(Object state comparisons)

============

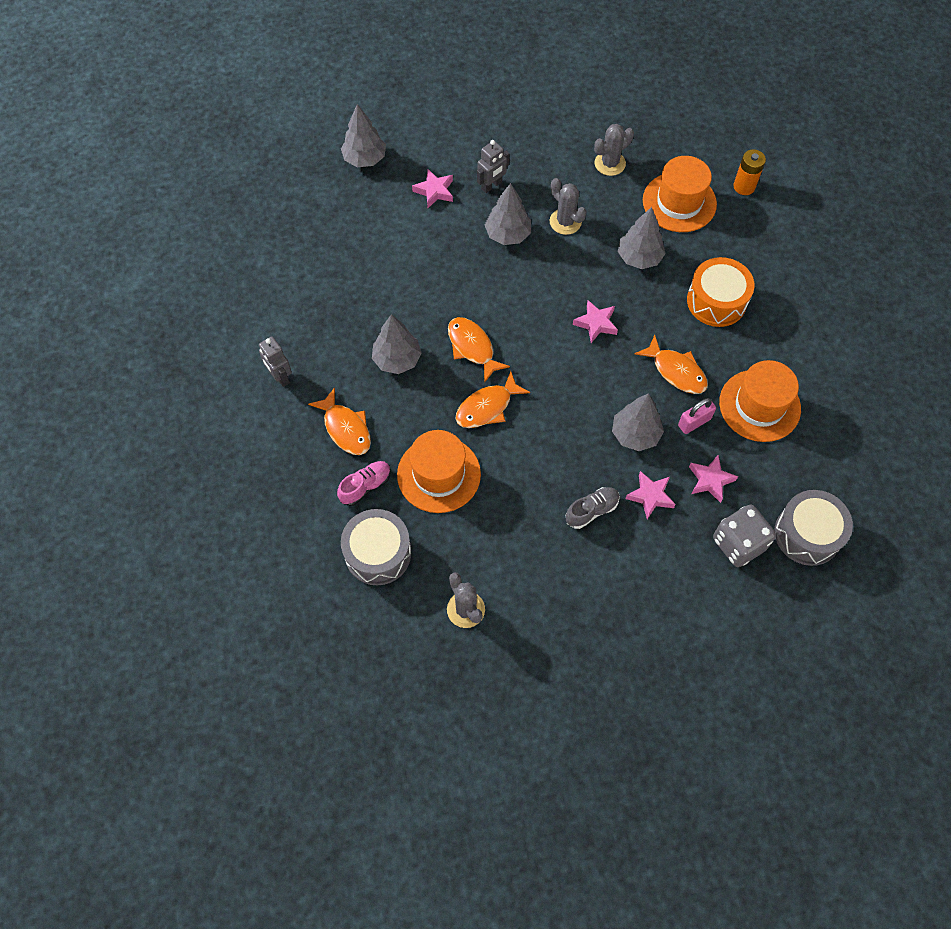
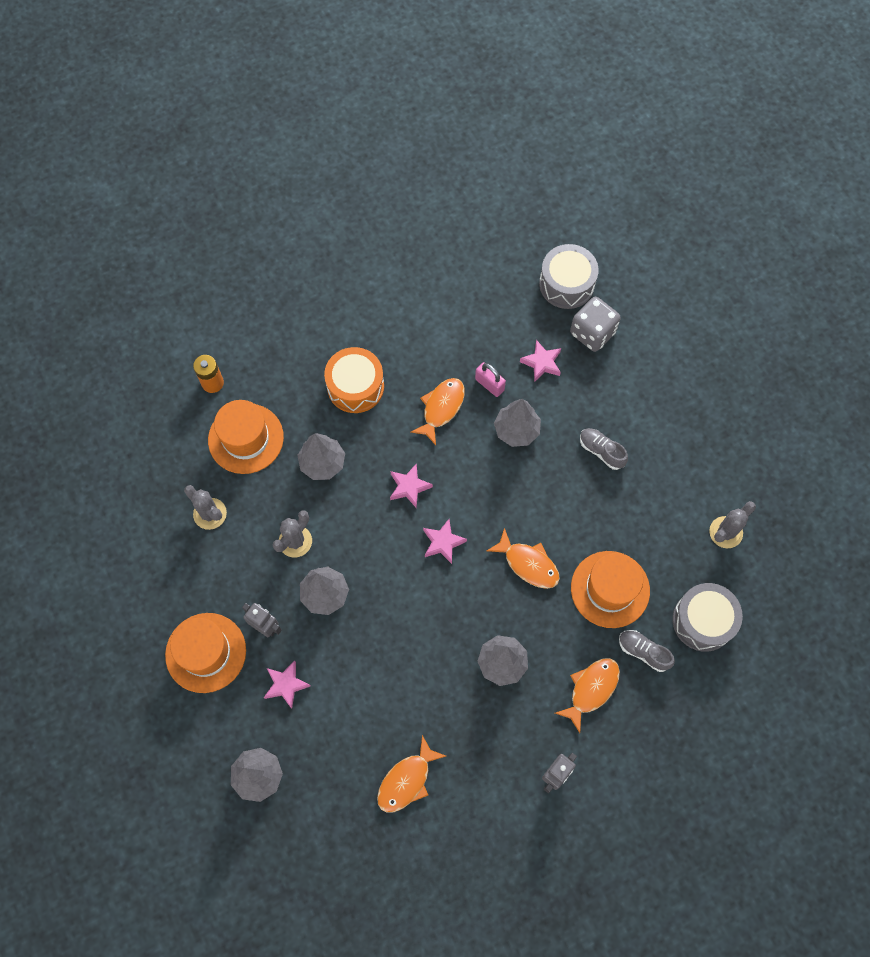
camera: 105 degrees left, 5 degrees up
(365, 486) = (643, 652): pink shoe -> grey shoe
(472, 347) = (468, 594): orange fish -> orange fish (407, 780)
(650, 496) = (572, 407): pink star -> pink star (443, 542)
(759, 405) = (456, 335): orange hat -> orange hat (206, 652)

============

* [What is needed] Exactly as written, restate all of the data, leaving out the images.

* [Completed exercise]
camera: 105 degrees left, 5 degrees up
(365, 486) = (643, 652): pink shoe -> grey shoe
(472, 347) = (468, 594): orange fish -> orange fish (407, 780)
(650, 496) = (572, 407): pink star -> pink star (443, 542)
(759, 405) = (456, 335): orange hat -> orange hat (206, 652)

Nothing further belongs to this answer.